§ **AIM OF THE EXERCISE**: Where does the string "right" appear in the records? Copy each line that holds it.

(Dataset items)
══════

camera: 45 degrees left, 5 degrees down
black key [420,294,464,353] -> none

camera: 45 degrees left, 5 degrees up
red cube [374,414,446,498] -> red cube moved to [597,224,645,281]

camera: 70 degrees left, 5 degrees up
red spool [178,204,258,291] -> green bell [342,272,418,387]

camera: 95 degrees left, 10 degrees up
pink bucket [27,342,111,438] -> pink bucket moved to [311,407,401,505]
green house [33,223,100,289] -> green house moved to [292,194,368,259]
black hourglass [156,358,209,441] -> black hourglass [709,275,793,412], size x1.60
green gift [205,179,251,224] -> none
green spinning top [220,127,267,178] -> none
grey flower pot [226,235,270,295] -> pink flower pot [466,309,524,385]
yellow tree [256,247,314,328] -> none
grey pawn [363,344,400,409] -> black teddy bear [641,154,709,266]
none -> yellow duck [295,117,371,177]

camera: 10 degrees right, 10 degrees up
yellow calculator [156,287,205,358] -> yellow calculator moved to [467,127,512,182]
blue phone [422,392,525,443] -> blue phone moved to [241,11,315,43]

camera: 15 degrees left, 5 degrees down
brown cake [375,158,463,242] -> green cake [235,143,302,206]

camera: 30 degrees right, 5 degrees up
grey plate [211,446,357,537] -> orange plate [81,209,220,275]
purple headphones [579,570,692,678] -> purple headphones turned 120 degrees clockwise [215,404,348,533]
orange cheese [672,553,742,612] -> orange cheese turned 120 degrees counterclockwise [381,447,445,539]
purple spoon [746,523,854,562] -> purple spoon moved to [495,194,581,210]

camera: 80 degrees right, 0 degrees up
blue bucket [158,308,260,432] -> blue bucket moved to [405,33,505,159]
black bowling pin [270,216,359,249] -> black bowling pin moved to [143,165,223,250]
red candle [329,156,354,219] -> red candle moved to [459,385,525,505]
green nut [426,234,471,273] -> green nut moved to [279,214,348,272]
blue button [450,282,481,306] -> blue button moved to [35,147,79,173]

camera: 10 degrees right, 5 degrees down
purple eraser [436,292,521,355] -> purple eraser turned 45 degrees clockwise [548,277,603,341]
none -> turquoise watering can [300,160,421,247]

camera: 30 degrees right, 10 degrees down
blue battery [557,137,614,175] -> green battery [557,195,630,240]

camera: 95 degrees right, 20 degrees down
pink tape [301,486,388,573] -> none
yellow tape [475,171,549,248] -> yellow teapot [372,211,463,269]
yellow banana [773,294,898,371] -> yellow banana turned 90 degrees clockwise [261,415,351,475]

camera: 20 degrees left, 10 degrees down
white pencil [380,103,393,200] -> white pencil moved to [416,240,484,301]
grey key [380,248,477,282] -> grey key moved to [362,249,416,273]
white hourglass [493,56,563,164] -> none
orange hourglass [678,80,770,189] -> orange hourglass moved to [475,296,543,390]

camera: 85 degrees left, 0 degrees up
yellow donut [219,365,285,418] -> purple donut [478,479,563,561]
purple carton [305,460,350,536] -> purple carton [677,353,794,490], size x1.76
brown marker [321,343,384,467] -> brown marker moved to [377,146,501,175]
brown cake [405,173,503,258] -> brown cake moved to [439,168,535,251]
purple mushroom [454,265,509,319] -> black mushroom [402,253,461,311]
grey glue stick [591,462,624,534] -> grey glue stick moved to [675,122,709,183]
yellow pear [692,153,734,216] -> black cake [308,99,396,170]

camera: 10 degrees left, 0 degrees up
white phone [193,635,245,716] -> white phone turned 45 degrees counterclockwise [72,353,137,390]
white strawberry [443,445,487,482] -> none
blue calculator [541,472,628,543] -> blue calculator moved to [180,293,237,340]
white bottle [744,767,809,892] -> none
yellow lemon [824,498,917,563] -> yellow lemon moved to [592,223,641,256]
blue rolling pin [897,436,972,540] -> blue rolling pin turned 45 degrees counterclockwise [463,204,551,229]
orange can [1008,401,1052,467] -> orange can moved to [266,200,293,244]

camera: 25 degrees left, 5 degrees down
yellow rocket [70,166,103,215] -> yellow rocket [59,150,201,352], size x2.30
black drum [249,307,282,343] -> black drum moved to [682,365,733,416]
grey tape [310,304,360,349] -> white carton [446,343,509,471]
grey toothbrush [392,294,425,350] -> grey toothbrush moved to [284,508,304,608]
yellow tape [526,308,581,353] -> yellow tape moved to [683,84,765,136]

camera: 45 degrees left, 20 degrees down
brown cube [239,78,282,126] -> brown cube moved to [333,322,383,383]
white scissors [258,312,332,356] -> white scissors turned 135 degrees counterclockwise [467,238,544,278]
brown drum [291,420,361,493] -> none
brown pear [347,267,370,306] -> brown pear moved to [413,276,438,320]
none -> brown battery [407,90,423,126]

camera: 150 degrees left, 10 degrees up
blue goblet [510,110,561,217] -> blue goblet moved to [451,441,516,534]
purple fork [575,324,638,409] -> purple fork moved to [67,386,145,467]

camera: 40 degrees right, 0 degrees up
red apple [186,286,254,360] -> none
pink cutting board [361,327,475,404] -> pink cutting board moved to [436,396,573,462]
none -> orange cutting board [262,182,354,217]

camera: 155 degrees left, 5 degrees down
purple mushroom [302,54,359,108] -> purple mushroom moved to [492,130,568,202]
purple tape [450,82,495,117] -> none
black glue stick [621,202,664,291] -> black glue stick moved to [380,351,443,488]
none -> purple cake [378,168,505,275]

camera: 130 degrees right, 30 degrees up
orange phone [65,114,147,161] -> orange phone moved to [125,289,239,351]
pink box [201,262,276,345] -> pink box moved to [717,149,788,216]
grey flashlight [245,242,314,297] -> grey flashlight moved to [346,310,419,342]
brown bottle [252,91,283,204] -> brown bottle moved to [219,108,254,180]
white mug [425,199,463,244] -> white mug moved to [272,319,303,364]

══════

§ **TASK SOLUTION**:
camera: 10 degrees right, 10 degrees up
camera: 30 degrees right, 5 degrees up
camera: 80 degrees right, 0 degrees up
camera: 10 degrees right, 5 degrees down
camera: 30 degrees right, 10 degrees down
camera: 95 degrees right, 20 degrees down
camera: 40 degrees right, 0 degrees up
camera: 130 degrees right, 30 degrees up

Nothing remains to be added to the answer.